Write the entries out again exactly; any picture among them gets left out.

══ PROVIDED DATA

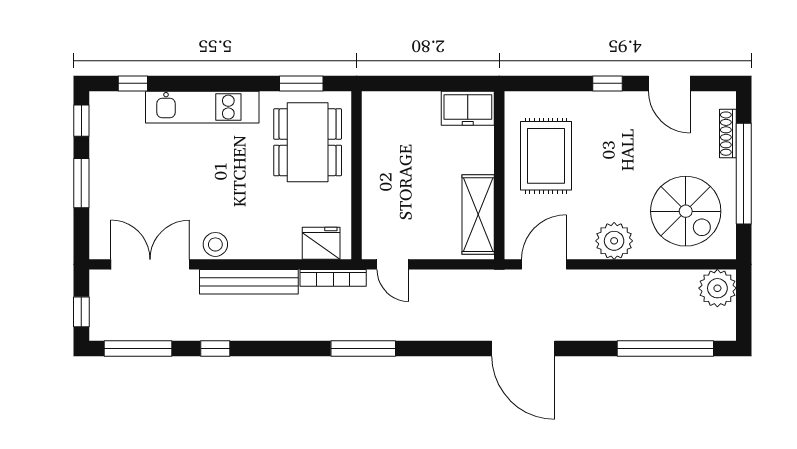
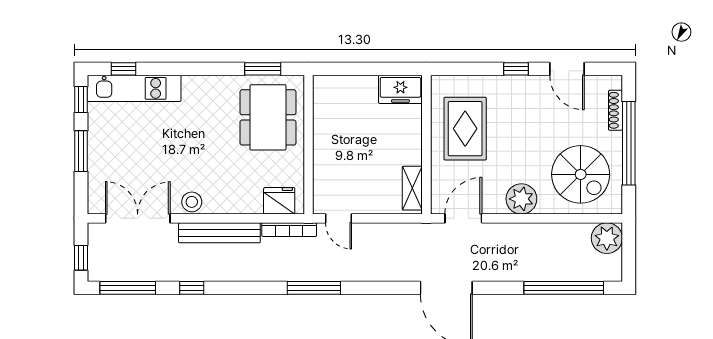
kitchen unit: (202, 107) -> (134, 88), moved
shelving: (478, 215) -> (412, 188), width x0.67, depth x0.75

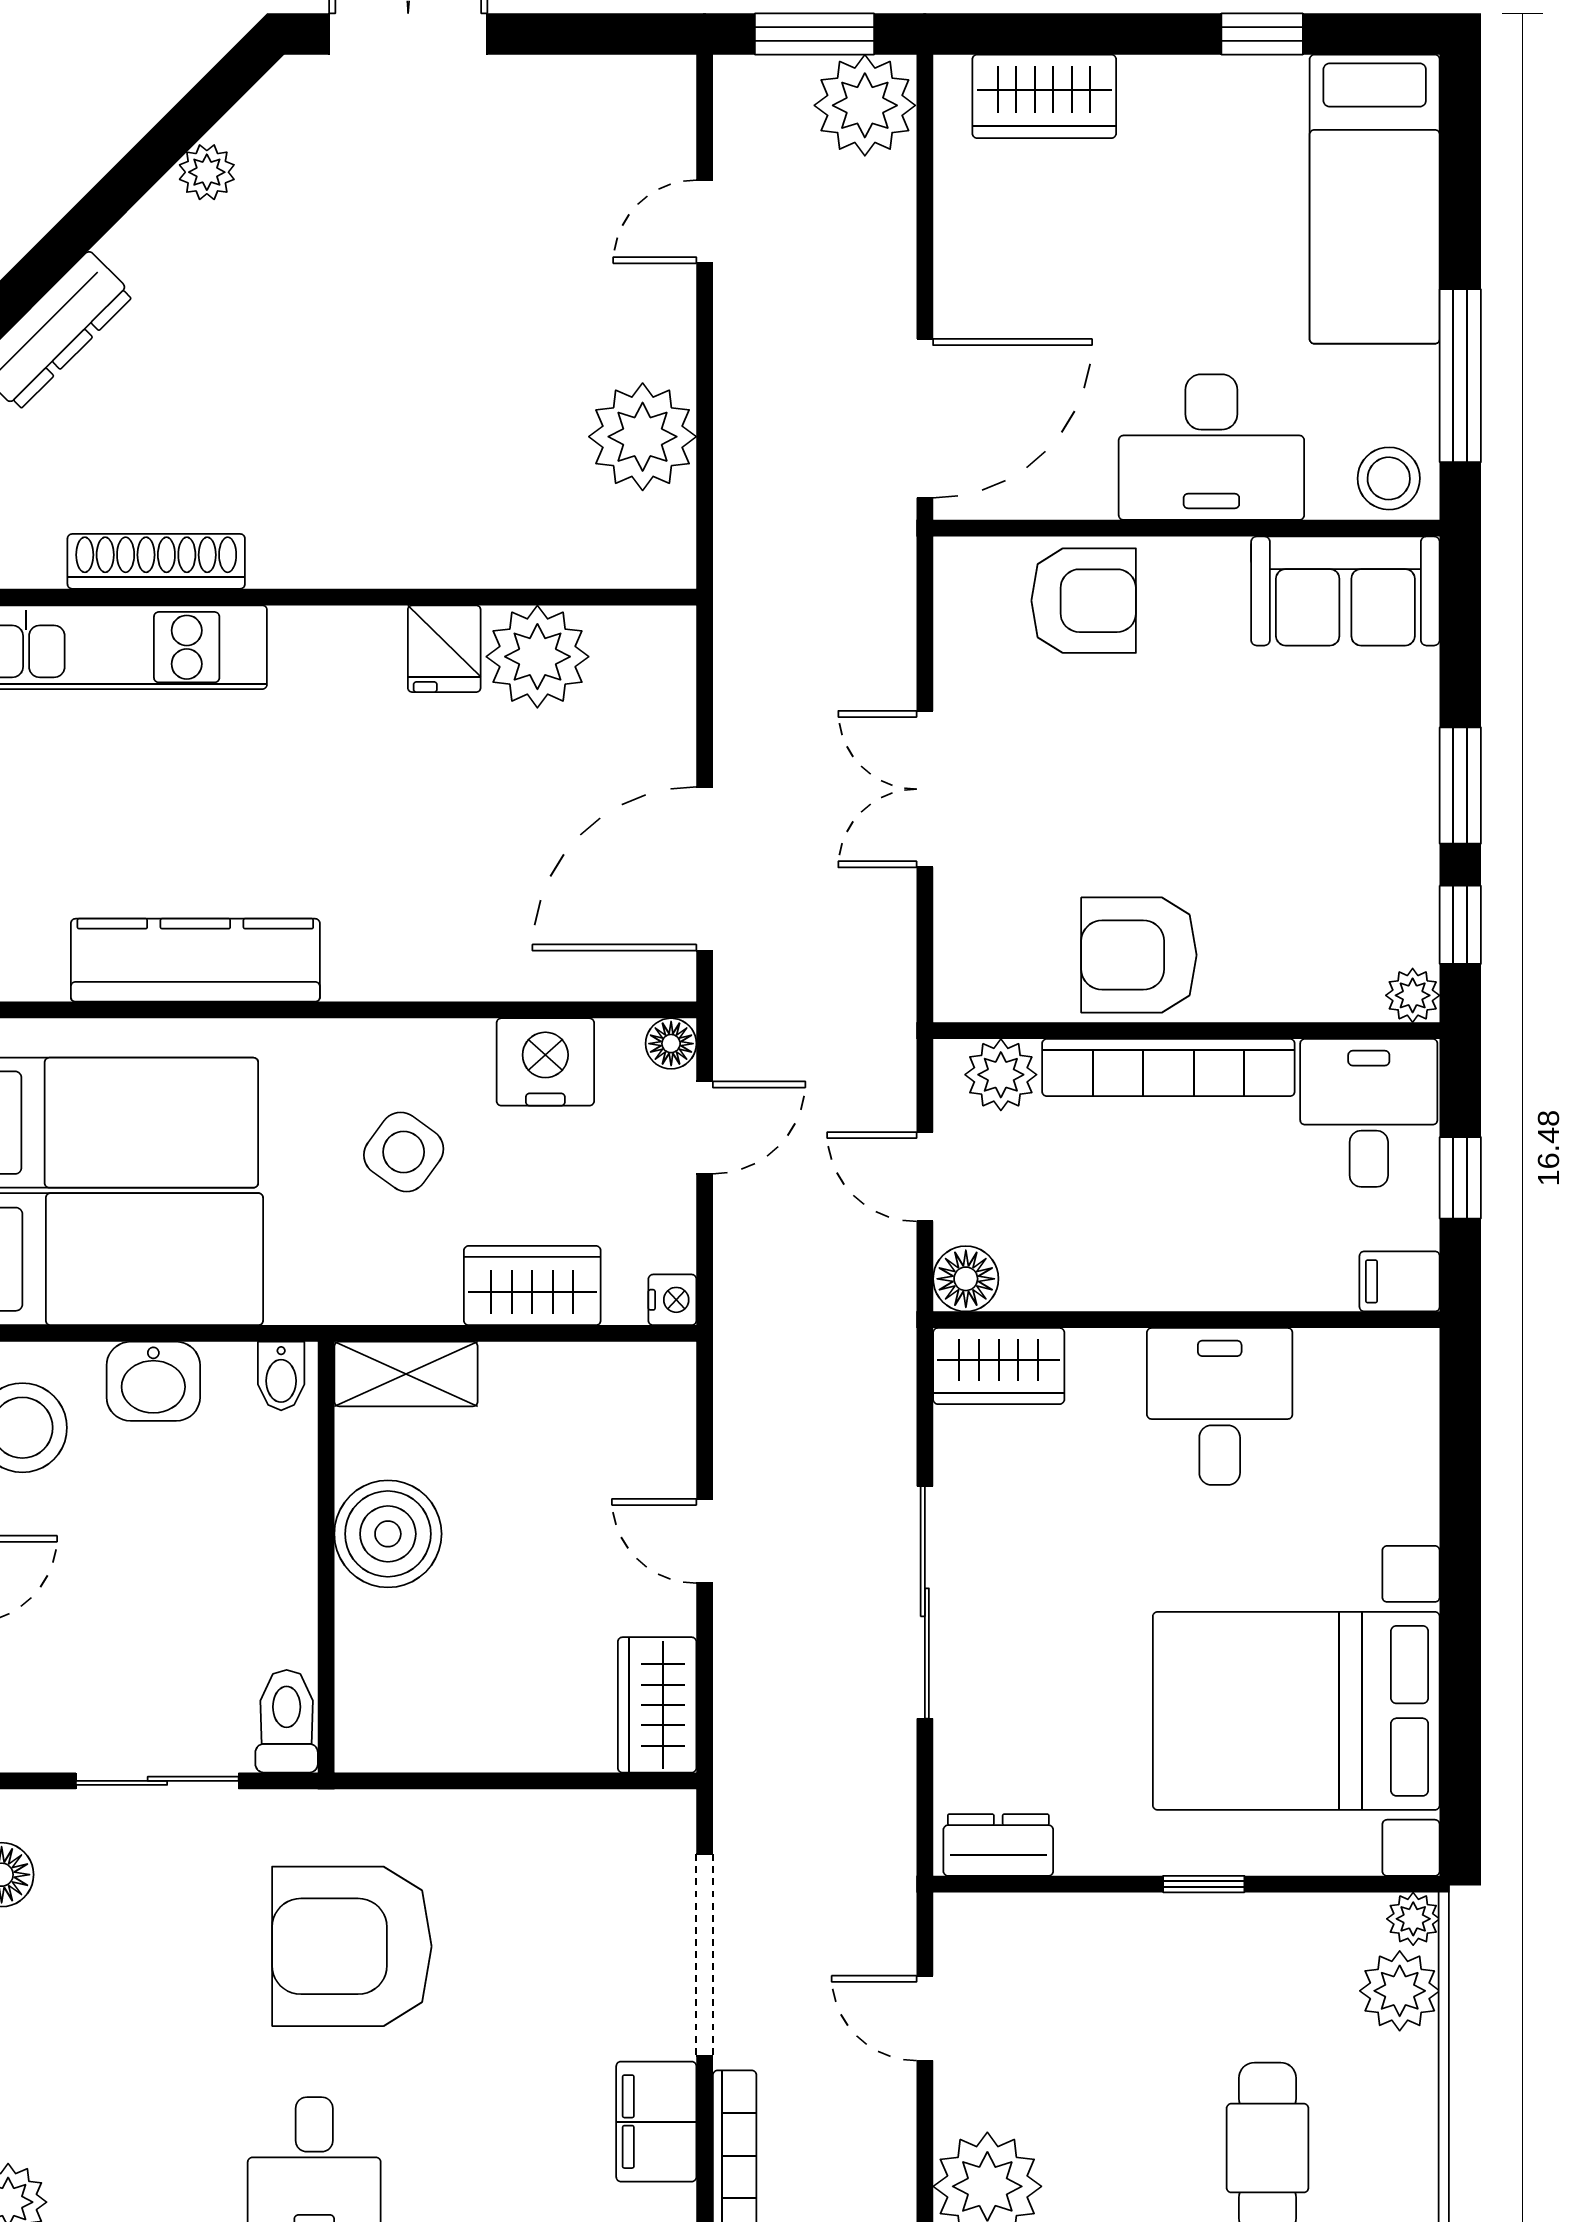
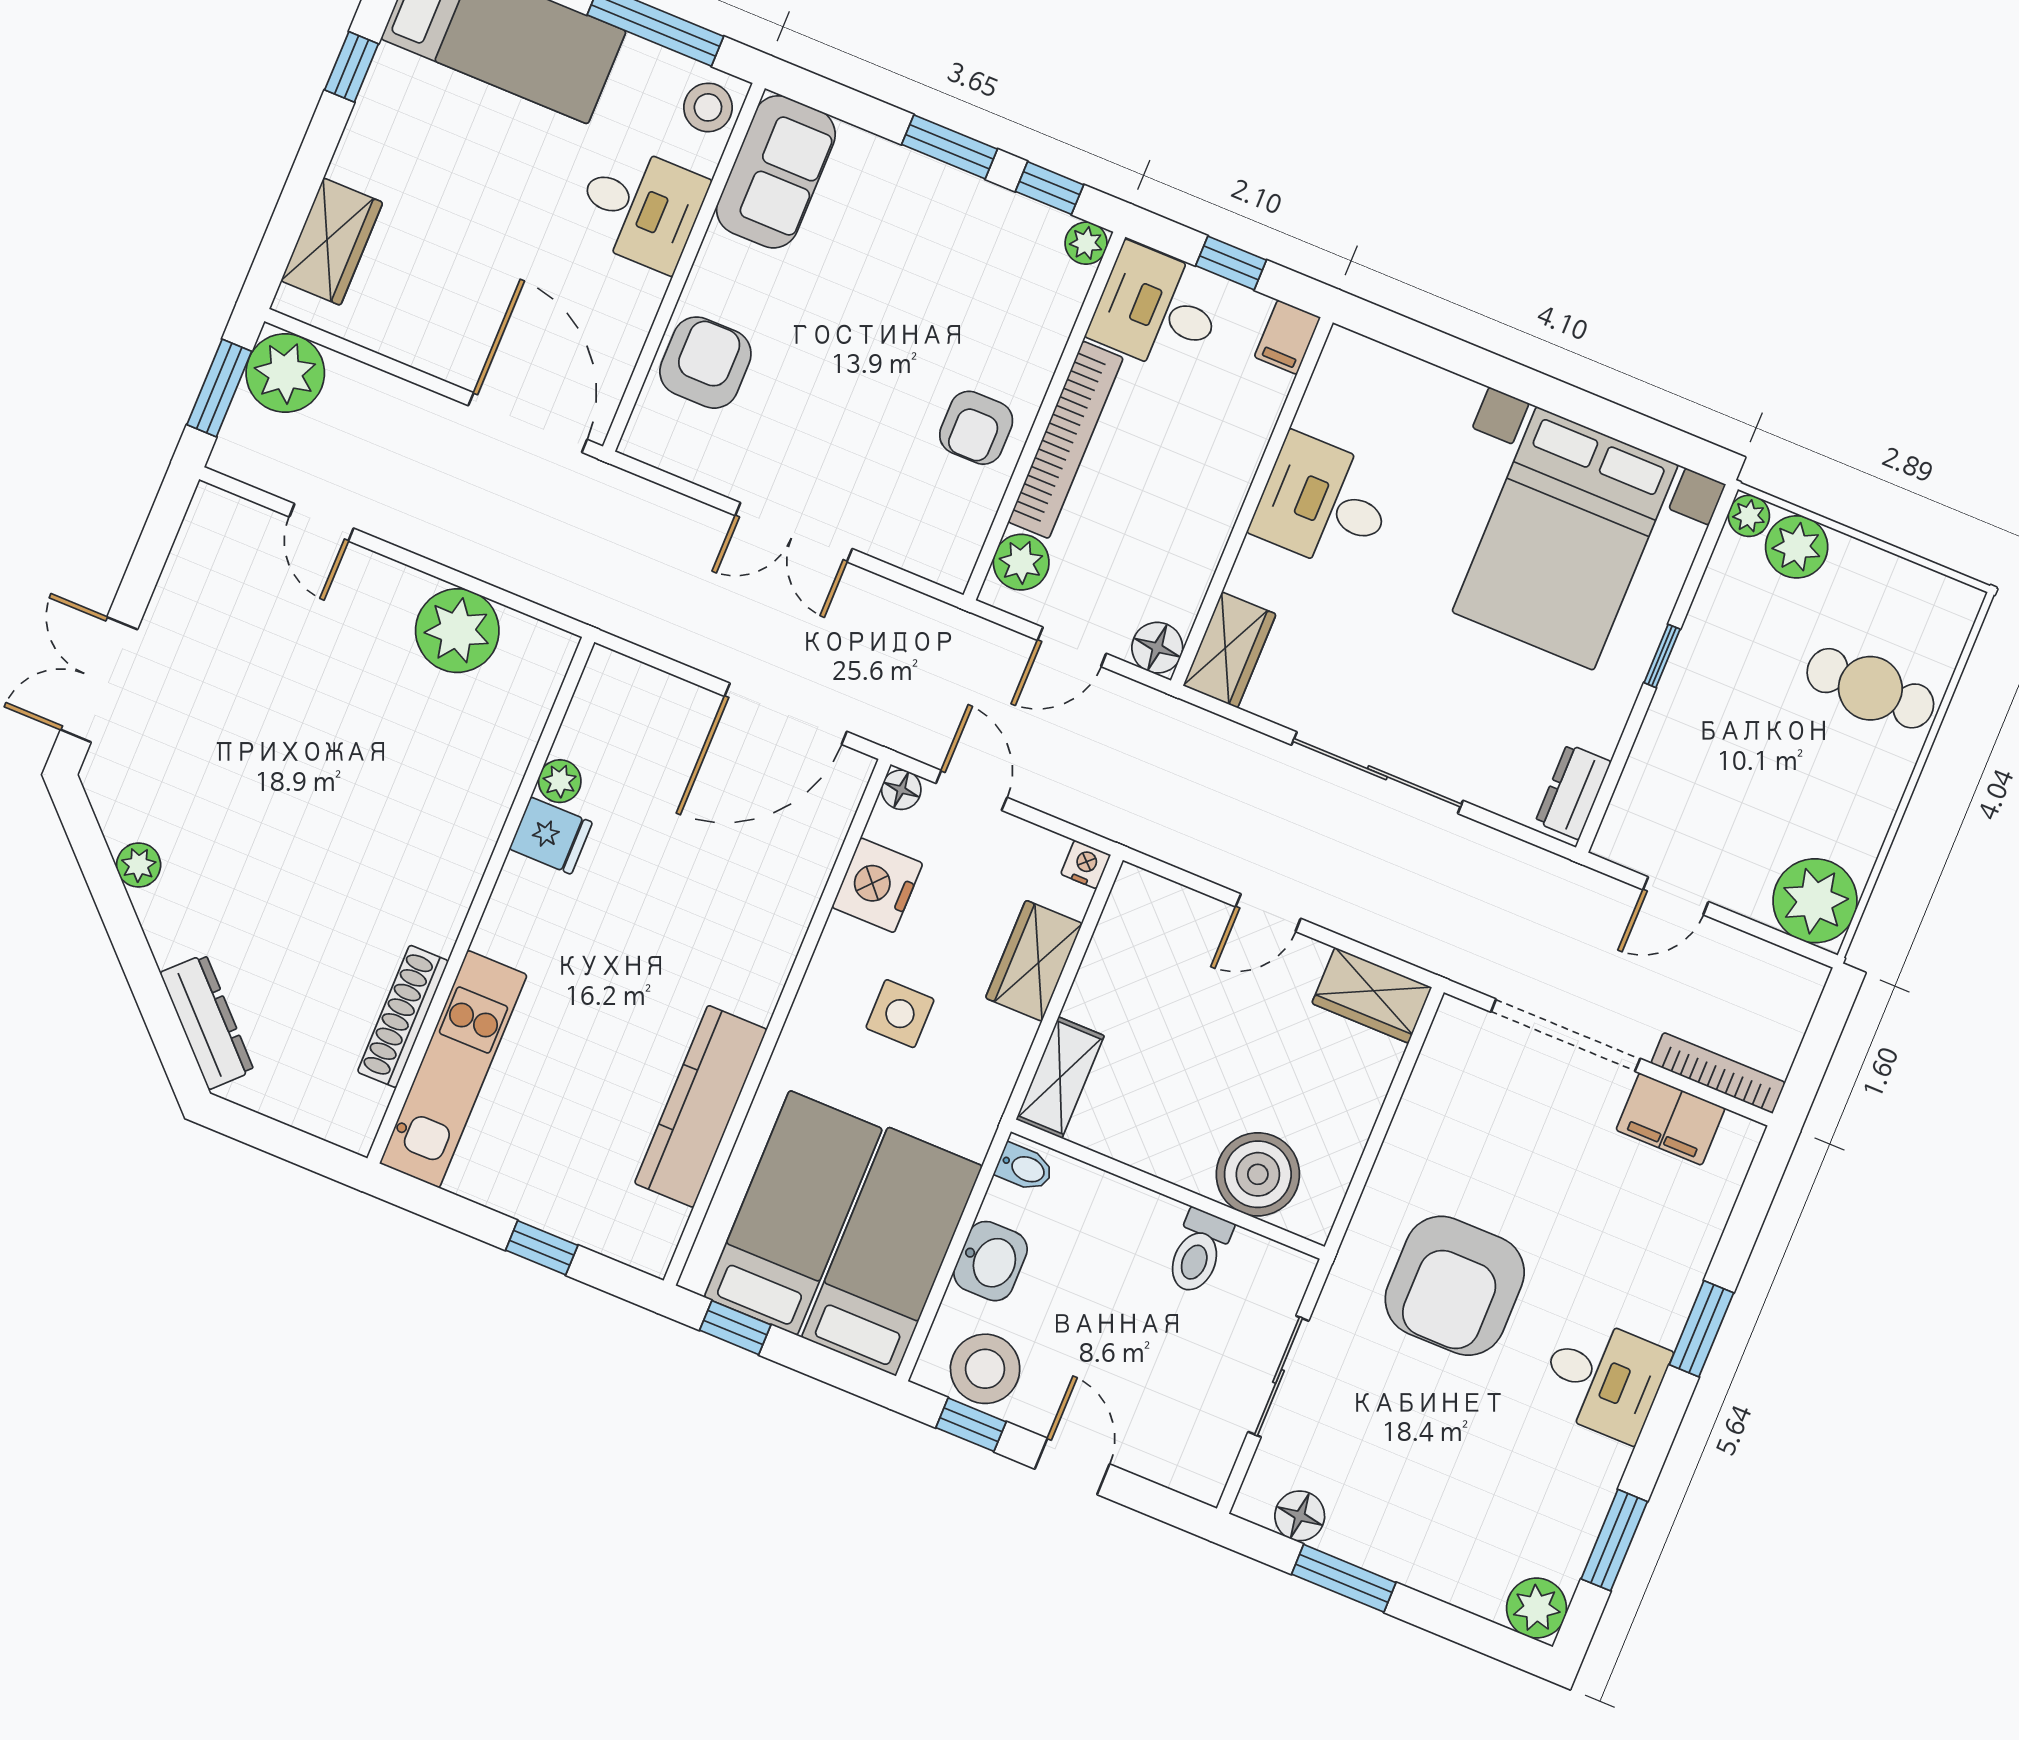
desk: (1211, 447) -> (640, 207), width x0.73
plant: (537, 657) -> (560, 781), width x0.53, depth x0.53
door: (705, 869) -> (786, 714), hinge flipped
armchair: (1139, 955) -> (976, 428), width x0.72, depth x0.72
side table: (404, 1152) -> (900, 1014), turned -36
boiler: (388, 1534) -> (1258, 1174), moved
toilet: (287, 1721) -> (1198, 1252), moved, turned -90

════

» **REPLY**
kitchen unit: (202, 107) -> (134, 88), moved
shelving: (478, 215) -> (412, 188), width x0.67, depth x0.75

desk: (1211, 447) -> (640, 207), width x0.73
plant: (537, 657) -> (560, 781), width x0.53, depth x0.53
door: (705, 869) -> (786, 714), hinge flipped
armchair: (1139, 955) -> (976, 428), width x0.72, depth x0.72
side table: (404, 1152) -> (900, 1014), turned -36
boiler: (388, 1534) -> (1258, 1174), moved
toilet: (287, 1721) -> (1198, 1252), moved, turned -90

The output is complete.